(Scene image comparisons)
——————————

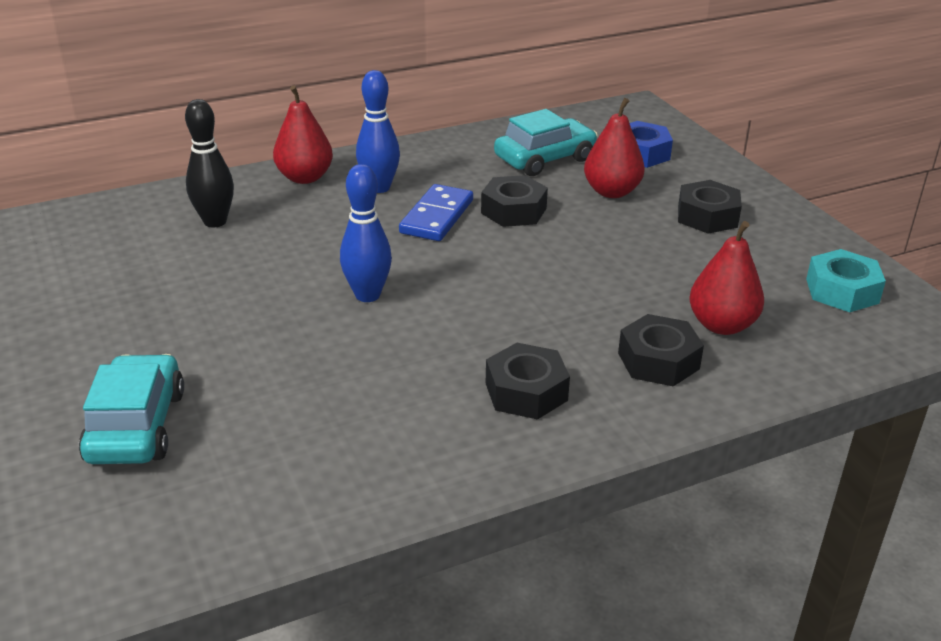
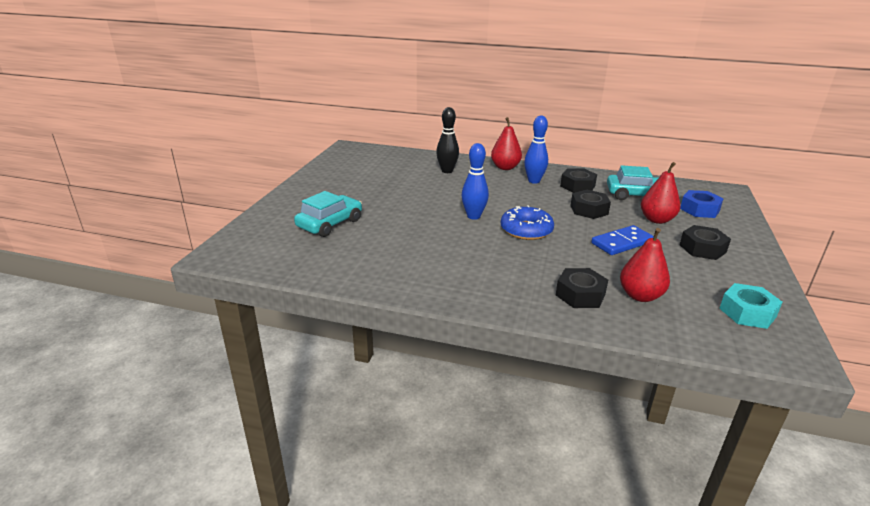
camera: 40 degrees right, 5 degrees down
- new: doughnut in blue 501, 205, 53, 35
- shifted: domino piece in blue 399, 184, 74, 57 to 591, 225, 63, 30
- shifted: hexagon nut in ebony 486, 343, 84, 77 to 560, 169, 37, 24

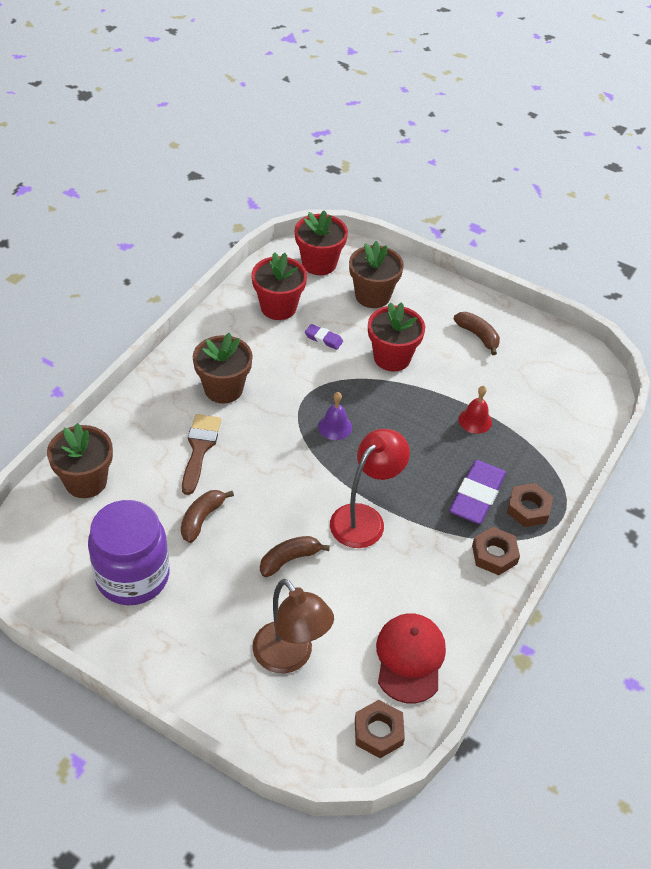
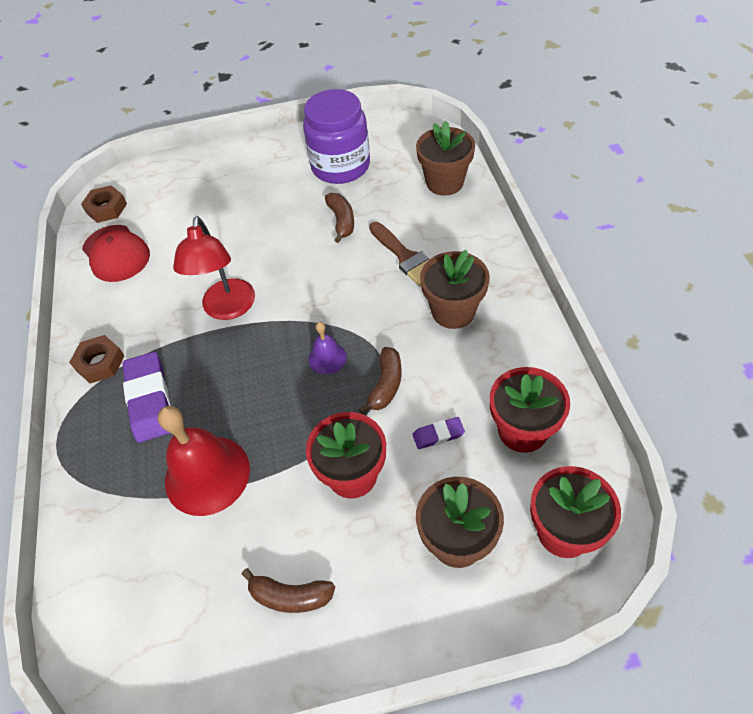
camera: 145 degrees right, 5 degrees up
- gone: desk lamp in brown 253, 579, 81, 95
- gone: hexagon nut in brown 507, 483, 46, 44
- shifted: toy banana in brown 260, 536, 70, 41 to 359, 347, 43, 67
- scaled: bell in scarlet 459, 386, 33, 48 = 158, 406, 92, 110 x2.01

——————————

● WHAT YOU HAVE TO DO
Beginning at the line that holds "- gone: desk lamp in brown 253, 579, 81, 95", write out word for word each line through the end of the records.

● EXPECTED ANSWER
- gone: desk lamp in brown 253, 579, 81, 95
- gone: hexagon nut in brown 507, 483, 46, 44
- shifted: toy banana in brown 260, 536, 70, 41 to 359, 347, 43, 67
- scaled: bell in scarlet 459, 386, 33, 48 = 158, 406, 92, 110 x2.01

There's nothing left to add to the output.